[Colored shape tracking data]
○ ○ ○ ○

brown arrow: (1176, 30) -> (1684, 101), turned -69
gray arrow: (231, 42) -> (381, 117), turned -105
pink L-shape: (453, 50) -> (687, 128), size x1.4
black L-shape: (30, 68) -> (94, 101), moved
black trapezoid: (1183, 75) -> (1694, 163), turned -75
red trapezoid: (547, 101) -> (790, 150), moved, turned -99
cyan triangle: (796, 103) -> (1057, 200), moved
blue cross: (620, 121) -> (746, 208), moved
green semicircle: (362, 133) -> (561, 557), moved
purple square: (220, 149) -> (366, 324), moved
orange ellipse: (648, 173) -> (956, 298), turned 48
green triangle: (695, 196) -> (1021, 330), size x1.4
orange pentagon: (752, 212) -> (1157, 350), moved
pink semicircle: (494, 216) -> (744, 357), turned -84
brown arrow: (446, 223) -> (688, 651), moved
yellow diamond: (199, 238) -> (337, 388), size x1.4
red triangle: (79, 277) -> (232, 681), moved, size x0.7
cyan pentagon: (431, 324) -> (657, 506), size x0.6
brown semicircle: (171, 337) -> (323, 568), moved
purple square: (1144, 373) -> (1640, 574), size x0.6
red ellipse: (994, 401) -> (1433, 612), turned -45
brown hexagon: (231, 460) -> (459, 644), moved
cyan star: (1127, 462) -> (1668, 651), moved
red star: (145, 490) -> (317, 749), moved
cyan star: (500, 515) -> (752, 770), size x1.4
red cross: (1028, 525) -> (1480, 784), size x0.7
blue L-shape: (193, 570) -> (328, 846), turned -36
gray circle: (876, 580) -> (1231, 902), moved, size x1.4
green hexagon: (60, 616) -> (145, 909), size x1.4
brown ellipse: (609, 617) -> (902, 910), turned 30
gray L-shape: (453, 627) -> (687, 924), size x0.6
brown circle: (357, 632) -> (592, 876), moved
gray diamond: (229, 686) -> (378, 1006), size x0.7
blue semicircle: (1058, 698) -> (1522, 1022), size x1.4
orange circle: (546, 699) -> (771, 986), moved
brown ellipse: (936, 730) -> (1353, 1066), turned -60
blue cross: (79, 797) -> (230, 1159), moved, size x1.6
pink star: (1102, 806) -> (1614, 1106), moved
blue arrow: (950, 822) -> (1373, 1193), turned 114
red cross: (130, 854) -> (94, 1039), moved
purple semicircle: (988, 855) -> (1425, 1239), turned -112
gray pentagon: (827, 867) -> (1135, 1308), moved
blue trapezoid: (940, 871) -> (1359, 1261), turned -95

○ ○ ○ ○

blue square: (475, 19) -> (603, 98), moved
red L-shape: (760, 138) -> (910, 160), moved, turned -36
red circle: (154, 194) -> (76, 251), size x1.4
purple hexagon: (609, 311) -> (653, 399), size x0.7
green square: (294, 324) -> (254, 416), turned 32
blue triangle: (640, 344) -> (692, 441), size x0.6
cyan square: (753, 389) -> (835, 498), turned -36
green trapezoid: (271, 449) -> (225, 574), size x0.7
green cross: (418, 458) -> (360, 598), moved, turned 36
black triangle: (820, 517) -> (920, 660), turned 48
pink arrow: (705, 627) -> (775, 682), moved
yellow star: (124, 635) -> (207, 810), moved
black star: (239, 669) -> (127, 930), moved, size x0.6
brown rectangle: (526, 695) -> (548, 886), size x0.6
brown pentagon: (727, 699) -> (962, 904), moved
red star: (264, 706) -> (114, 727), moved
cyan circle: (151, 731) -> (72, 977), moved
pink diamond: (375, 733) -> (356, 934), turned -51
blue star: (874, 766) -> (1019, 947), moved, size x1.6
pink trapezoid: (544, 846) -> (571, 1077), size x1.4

○ ○ ○ ○

Exercise instructions: Scan the lines above, and whenever one holds the string "gray", copy it.

Answer for the task:
gray arrow: (231, 42) -> (381, 117), turned -105
gray circle: (876, 580) -> (1231, 902), moved, size x1.4
gray L-shape: (453, 627) -> (687, 924), size x0.6
gray diamond: (229, 686) -> (378, 1006), size x0.7
gray pentagon: (827, 867) -> (1135, 1308), moved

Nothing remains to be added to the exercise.